▸ **Dataset excerpts**

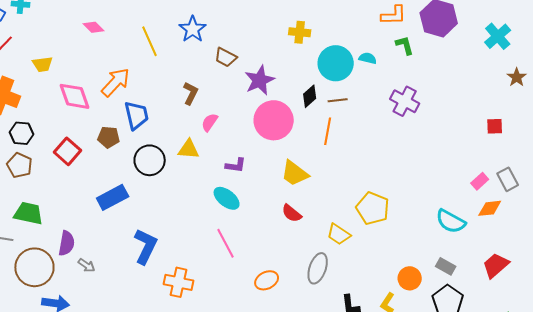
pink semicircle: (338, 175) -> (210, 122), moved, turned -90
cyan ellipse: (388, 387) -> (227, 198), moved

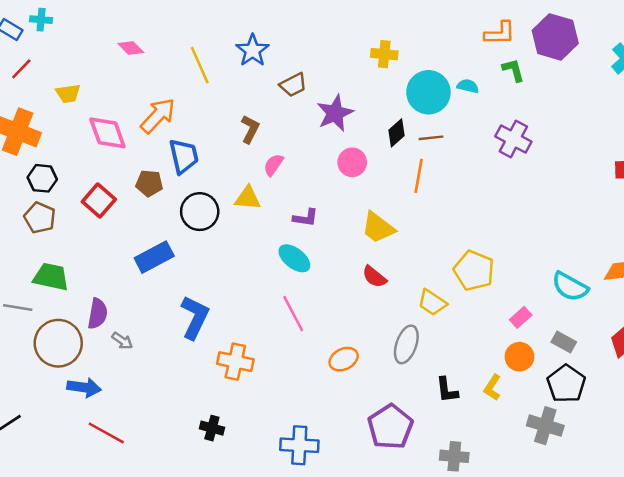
brown trapezoid: (226, 57) -> (293, 85), turned -55
pink circle: (274, 120) -> (352, 162), size x0.6
pink rectangle: (480, 181) -> (521, 317), moved

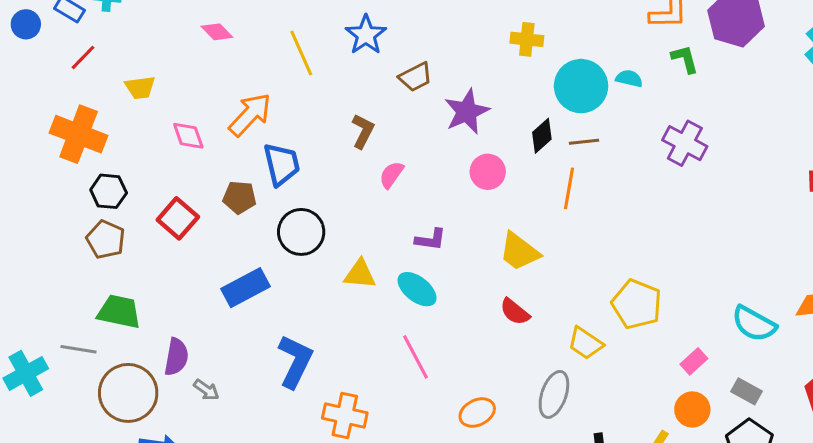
pink diamond: (107, 133) -> (188, 136), size x0.7
yellow triangle: (248, 198) -> (360, 274), moved

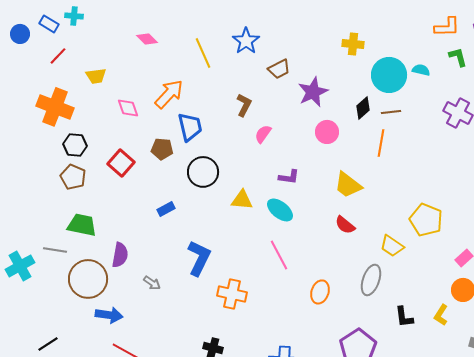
blue rectangle: (246, 288) -> (166, 209), size x0.6
gray arrow: (206, 390) -> (152, 283), moved
orange ellipse: (477, 412) -> (320, 292), turned -45

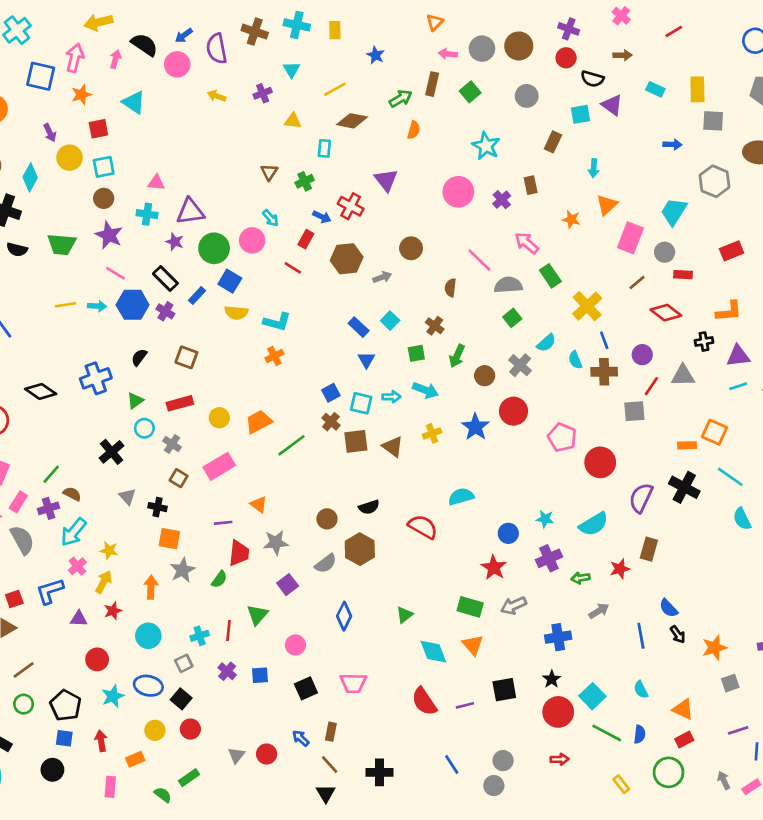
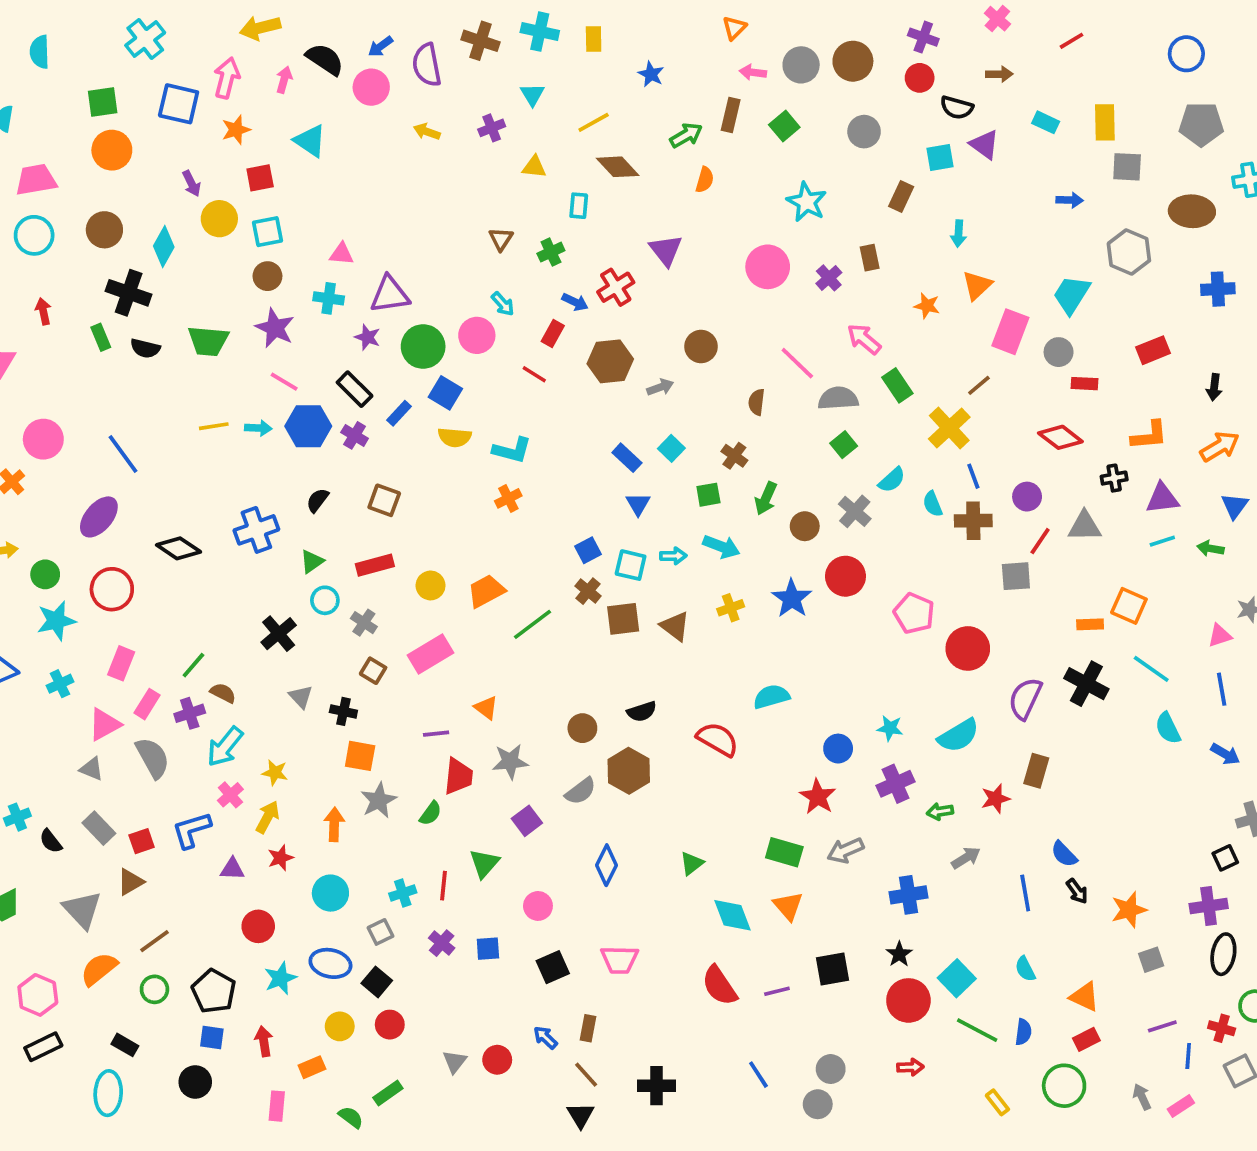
brown diamond: (352, 121) -> (618, 167), turned 36
red cross: (351, 206) -> (616, 287), turned 30
brown line: (637, 282) -> (979, 385), moved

▸ **What this task involves**
Beginning at the line that contains "yellow triangle: (248, 198)" and ending at the last line of the data, return each line exactly; no picture belongs in the copy.

▸ **Solved problem**
yellow triangle: (248, 198) -> (360, 274), moved

blue rectangle: (246, 288) -> (166, 209), size x0.6
gray arrow: (206, 390) -> (152, 283), moved
orange ellipse: (477, 412) -> (320, 292), turned -45

brown diamond: (352, 121) -> (618, 167), turned 36
red cross: (351, 206) -> (616, 287), turned 30
brown line: (637, 282) -> (979, 385), moved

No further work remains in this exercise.